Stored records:
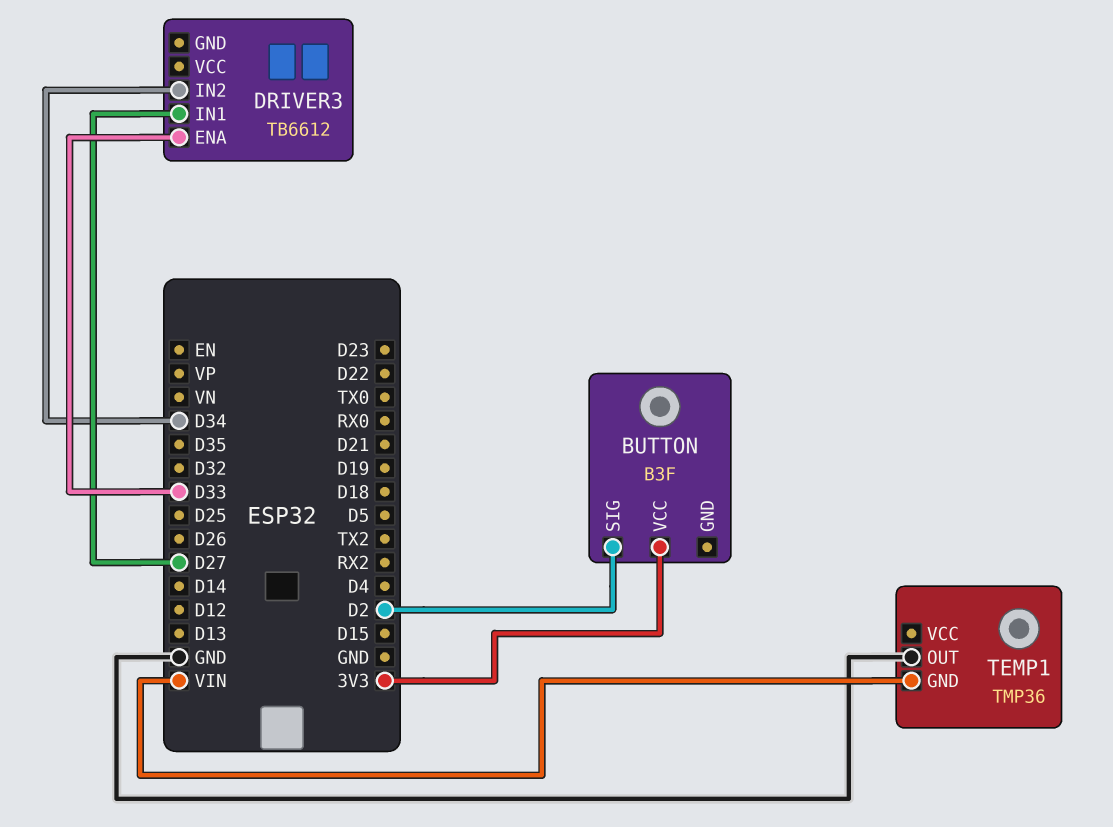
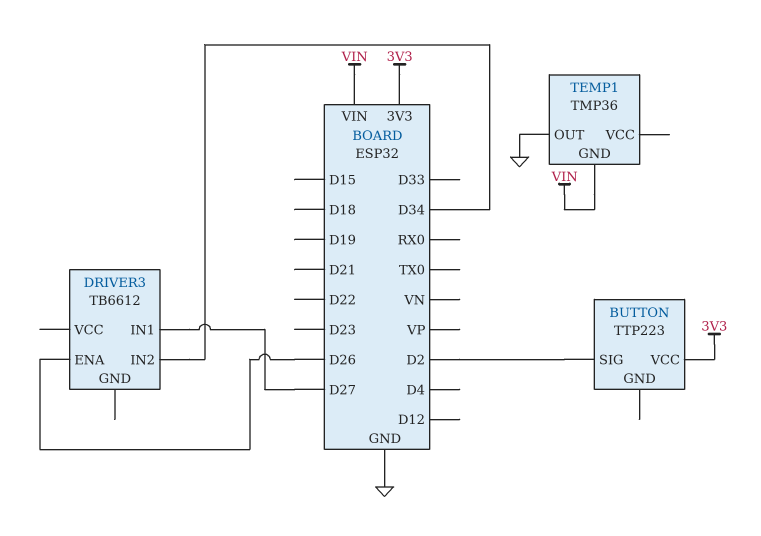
BUTTON: B3F -> TTP223
DRIVER3 pin ENA: D33 -> D26

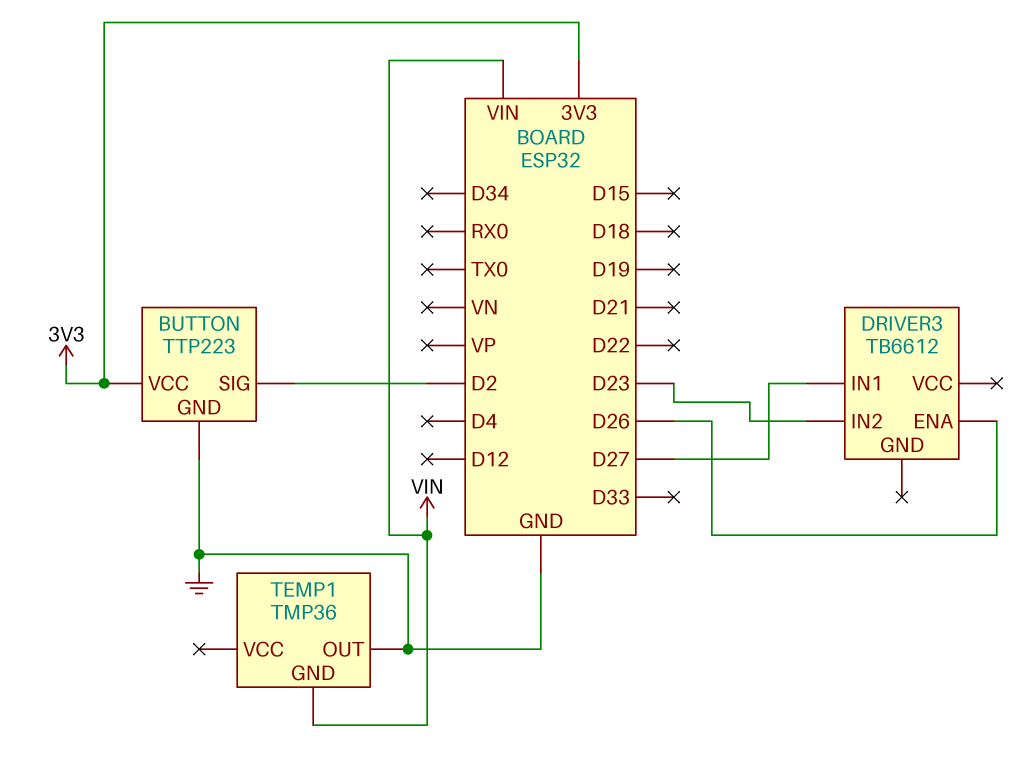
BUTTON pin GND: none -> GND
DRIVER3 pin IN2: D34 -> D23

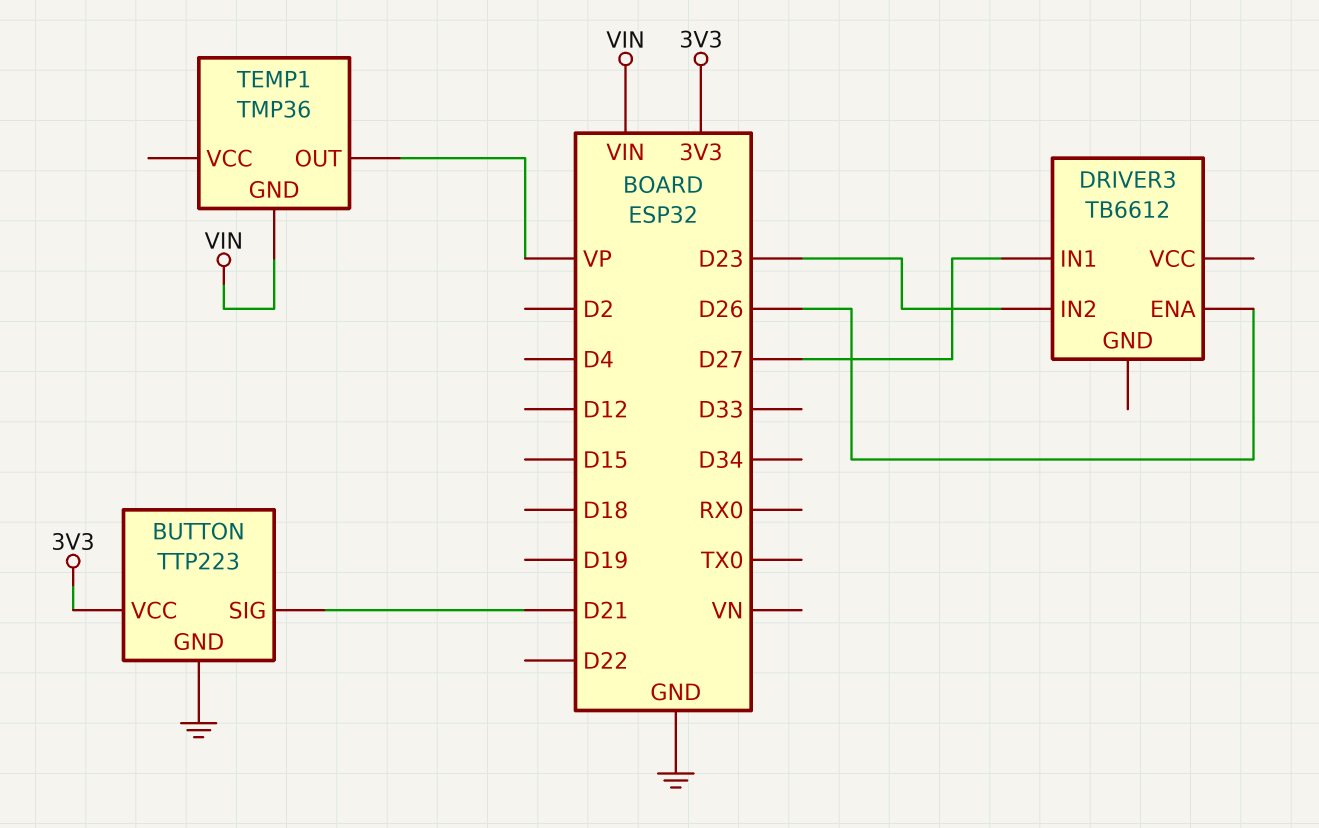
BUTTON pin SIG: D2 -> D21
TEMP1 pin OUT: GND -> VP

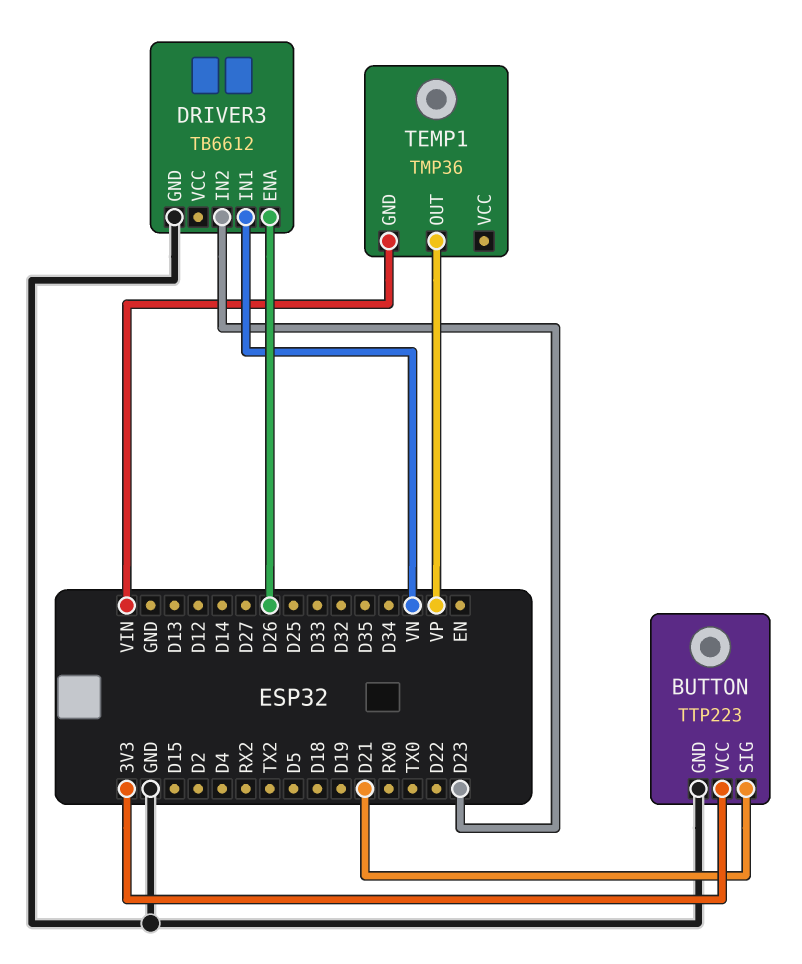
DRIVER3 pin GND: none -> GND
DRIVER3 pin IN1: D27 -> VN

• [WORK TO BE COMPLETED] Give back exactly the lines from the one containing "BUTTON pin SIG: D2 -> D21" through the last line above, both included, and none of the pictures.

• [SOLUTION TO THIS PROBLEM]
BUTTON pin SIG: D2 -> D21
TEMP1 pin OUT: GND -> VP

DRIVER3 pin GND: none -> GND
DRIVER3 pin IN1: D27 -> VN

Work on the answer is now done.